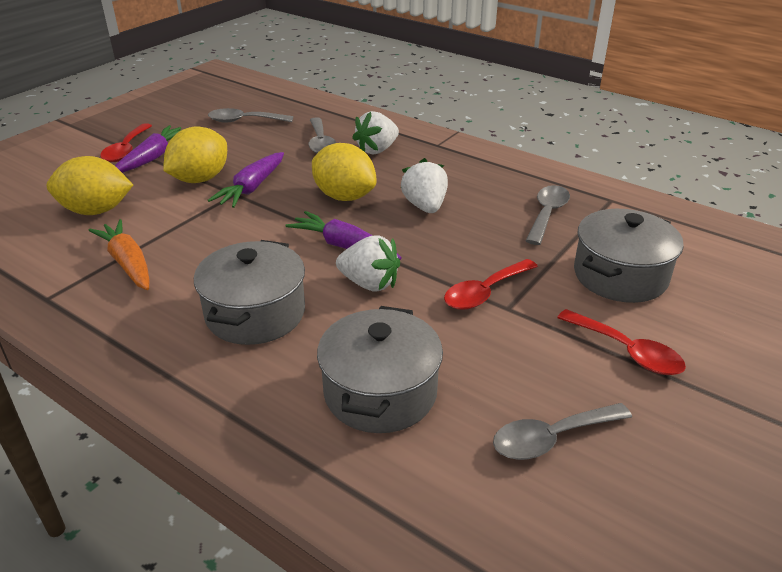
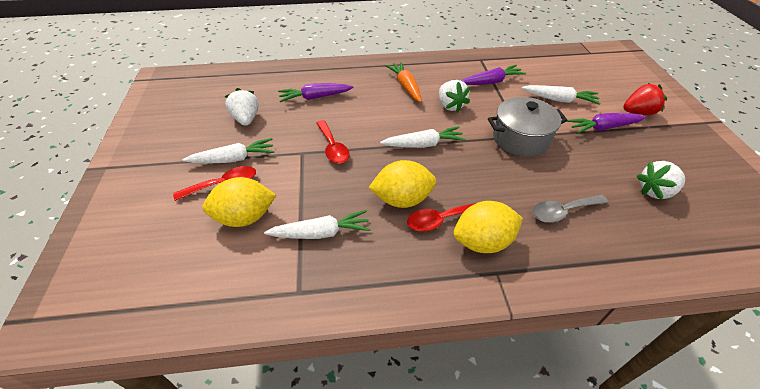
grey pot: 3 -> 1
grey spoon: 4 -> 1
red strawberry: 0 -> 1
white carrot: 0 -> 4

WHAT YOU HAVE TO DO
Before you return the listing, strip out its pictures; all else must match exactly.

RESPONSE AREA
grey pot: 3 -> 1
grey spoon: 4 -> 1
red strawberry: 0 -> 1
white carrot: 0 -> 4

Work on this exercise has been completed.